# About this exercise
Below are the records; give again exactly the line with "none -> lime plate D6 level 1", the line with "red brick G11:G12", and each line that lies between them, and nothing besides.

---- The data

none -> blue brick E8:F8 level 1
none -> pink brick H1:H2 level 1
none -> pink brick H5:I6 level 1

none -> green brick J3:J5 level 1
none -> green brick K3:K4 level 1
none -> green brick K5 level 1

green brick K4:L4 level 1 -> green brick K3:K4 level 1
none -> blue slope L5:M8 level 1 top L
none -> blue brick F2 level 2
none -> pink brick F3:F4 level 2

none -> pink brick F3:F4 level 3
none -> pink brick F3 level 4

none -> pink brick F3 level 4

--------
---- The data

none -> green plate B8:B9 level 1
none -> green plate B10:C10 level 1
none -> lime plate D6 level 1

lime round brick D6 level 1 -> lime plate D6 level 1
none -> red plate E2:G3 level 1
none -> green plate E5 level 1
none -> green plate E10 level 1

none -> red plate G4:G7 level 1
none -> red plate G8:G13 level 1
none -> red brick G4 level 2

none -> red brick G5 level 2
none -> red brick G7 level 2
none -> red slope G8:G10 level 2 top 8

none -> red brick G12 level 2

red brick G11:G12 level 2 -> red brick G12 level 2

--------

# Result for this exercise
none -> lime plate D6 level 1

lime round brick D6 level 1 -> lime plate D6 level 1
none -> red plate E2:G3 level 1
none -> green plate E5 level 1
none -> green plate E10 level 1

none -> red plate G4:G7 level 1
none -> red plate G8:G13 level 1
none -> red brick G4 level 2

none -> red brick G5 level 2
none -> red brick G7 level 2
none -> red slope G8:G10 level 2 top 8

none -> red brick G12 level 2

red brick G11:G12 level 2 -> red brick G12 level 2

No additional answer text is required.